WORK ORDER:
Please print every record below exactly as it reads.

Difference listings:
****************************************

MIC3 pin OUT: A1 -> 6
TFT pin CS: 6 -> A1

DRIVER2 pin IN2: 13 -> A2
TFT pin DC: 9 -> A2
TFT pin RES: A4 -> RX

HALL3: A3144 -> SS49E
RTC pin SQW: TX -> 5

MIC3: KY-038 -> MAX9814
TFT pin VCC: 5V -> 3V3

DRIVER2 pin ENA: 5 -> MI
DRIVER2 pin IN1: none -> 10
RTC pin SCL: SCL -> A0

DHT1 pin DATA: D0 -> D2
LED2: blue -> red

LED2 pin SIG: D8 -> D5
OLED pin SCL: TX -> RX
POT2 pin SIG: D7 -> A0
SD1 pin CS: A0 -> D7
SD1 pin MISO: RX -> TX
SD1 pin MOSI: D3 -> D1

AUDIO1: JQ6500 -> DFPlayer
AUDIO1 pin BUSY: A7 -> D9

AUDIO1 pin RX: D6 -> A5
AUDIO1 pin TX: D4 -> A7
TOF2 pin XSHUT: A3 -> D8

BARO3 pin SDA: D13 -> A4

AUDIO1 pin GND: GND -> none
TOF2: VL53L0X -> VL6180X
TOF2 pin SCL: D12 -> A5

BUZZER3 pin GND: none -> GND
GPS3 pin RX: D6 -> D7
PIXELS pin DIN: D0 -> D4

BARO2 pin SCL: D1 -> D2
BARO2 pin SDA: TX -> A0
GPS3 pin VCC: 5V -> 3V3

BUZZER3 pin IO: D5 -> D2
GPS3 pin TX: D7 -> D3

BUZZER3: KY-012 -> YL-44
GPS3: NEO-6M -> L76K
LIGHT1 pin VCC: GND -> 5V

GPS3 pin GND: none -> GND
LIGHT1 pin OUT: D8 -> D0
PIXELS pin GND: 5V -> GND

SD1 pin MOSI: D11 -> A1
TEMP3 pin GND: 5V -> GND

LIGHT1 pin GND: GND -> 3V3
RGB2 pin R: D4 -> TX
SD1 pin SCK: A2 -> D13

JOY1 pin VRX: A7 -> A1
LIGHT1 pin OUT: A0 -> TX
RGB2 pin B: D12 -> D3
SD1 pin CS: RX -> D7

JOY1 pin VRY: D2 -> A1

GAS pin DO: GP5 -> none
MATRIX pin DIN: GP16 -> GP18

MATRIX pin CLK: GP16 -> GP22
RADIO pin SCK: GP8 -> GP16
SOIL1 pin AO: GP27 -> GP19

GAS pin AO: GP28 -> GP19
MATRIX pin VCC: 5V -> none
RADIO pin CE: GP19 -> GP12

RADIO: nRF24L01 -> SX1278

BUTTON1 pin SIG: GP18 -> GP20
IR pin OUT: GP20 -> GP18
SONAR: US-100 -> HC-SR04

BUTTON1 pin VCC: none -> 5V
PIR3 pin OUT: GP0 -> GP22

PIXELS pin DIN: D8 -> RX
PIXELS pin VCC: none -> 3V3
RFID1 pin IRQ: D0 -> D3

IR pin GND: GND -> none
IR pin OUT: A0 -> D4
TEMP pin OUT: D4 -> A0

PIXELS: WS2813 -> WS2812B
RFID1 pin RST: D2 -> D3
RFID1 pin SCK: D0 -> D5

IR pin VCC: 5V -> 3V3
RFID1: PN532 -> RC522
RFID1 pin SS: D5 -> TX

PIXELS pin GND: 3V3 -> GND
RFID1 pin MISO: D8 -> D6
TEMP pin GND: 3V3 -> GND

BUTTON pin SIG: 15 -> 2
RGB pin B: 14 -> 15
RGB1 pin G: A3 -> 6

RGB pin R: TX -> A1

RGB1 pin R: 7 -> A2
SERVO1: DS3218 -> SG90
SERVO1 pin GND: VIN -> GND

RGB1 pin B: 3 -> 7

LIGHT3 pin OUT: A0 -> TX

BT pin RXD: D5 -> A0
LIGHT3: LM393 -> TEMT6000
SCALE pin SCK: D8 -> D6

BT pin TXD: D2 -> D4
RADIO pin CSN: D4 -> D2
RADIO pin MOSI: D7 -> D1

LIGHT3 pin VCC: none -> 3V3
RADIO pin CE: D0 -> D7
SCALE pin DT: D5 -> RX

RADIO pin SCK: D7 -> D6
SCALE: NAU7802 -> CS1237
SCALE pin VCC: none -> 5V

****************************************

ANSWER FOR THE TASK:
MIC3 pin OUT: A1 -> 6
TFT pin CS: 6 -> A1

DRIVER2 pin IN2: 13 -> A2
TFT pin DC: 9 -> A2
TFT pin RES: A4 -> RX

HALL3: A3144 -> SS49E
RTC pin SQW: TX -> 5

MIC3: KY-038 -> MAX9814
TFT pin VCC: 5V -> 3V3

DRIVER2 pin ENA: 5 -> MI
DRIVER2 pin IN1: none -> 10
RTC pin SCL: SCL -> A0

DHT1 pin DATA: D0 -> D2
LED2: blue -> red

LED2 pin SIG: D8 -> D5
OLED pin SCL: TX -> RX
POT2 pin SIG: D7 -> A0
SD1 pin CS: A0 -> D7
SD1 pin MISO: RX -> TX
SD1 pin MOSI: D3 -> D1

AUDIO1: JQ6500 -> DFPlayer
AUDIO1 pin BUSY: A7 -> D9

AUDIO1 pin RX: D6 -> A5
AUDIO1 pin TX: D4 -> A7
TOF2 pin XSHUT: A3 -> D8

BARO3 pin SDA: D13 -> A4

AUDIO1 pin GND: GND -> none
TOF2: VL53L0X -> VL6180X
TOF2 pin SCL: D12 -> A5

BUZZER3 pin GND: none -> GND
GPS3 pin RX: D6 -> D7
PIXELS pin DIN: D0 -> D4

BARO2 pin SCL: D1 -> D2
BARO2 pin SDA: TX -> A0
GPS3 pin VCC: 5V -> 3V3

BUZZER3 pin IO: D5 -> D2
GPS3 pin TX: D7 -> D3

BUZZER3: KY-012 -> YL-44
GPS3: NEO-6M -> L76K
LIGHT1 pin VCC: GND -> 5V

GPS3 pin GND: none -> GND
LIGHT1 pin OUT: D8 -> D0
PIXELS pin GND: 5V -> GND

SD1 pin MOSI: D11 -> A1
TEMP3 pin GND: 5V -> GND

LIGHT1 pin GND: GND -> 3V3
RGB2 pin R: D4 -> TX
SD1 pin SCK: A2 -> D13

JOY1 pin VRX: A7 -> A1
LIGHT1 pin OUT: A0 -> TX
RGB2 pin B: D12 -> D3
SD1 pin CS: RX -> D7

JOY1 pin VRY: D2 -> A1

GAS pin DO: GP5 -> none
MATRIX pin DIN: GP16 -> GP18

MATRIX pin CLK: GP16 -> GP22
RADIO pin SCK: GP8 -> GP16
SOIL1 pin AO: GP27 -> GP19

GAS pin AO: GP28 -> GP19
MATRIX pin VCC: 5V -> none
RADIO pin CE: GP19 -> GP12

RADIO: nRF24L01 -> SX1278

BUTTON1 pin SIG: GP18 -> GP20
IR pin OUT: GP20 -> GP18
SONAR: US-100 -> HC-SR04

BUTTON1 pin VCC: none -> 5V
PIR3 pin OUT: GP0 -> GP22

PIXELS pin DIN: D8 -> RX
PIXELS pin VCC: none -> 3V3
RFID1 pin IRQ: D0 -> D3

IR pin GND: GND -> none
IR pin OUT: A0 -> D4
TEMP pin OUT: D4 -> A0

PIXELS: WS2813 -> WS2812B
RFID1 pin RST: D2 -> D3
RFID1 pin SCK: D0 -> D5

IR pin VCC: 5V -> 3V3
RFID1: PN532 -> RC522
RFID1 pin SS: D5 -> TX

PIXELS pin GND: 3V3 -> GND
RFID1 pin MISO: D8 -> D6
TEMP pin GND: 3V3 -> GND

BUTTON pin SIG: 15 -> 2
RGB pin B: 14 -> 15
RGB1 pin G: A3 -> 6

RGB pin R: TX -> A1

RGB1 pin R: 7 -> A2
SERVO1: DS3218 -> SG90
SERVO1 pin GND: VIN -> GND

RGB1 pin B: 3 -> 7

LIGHT3 pin OUT: A0 -> TX

BT pin RXD: D5 -> A0
LIGHT3: LM393 -> TEMT6000
SCALE pin SCK: D8 -> D6

BT pin TXD: D2 -> D4
RADIO pin CSN: D4 -> D2
RADIO pin MOSI: D7 -> D1

LIGHT3 pin VCC: none -> 3V3
RADIO pin CE: D0 -> D7
SCALE pin DT: D5 -> RX

RADIO pin SCK: D7 -> D6
SCALE: NAU7802 -> CS1237
SCALE pin VCC: none -> 5V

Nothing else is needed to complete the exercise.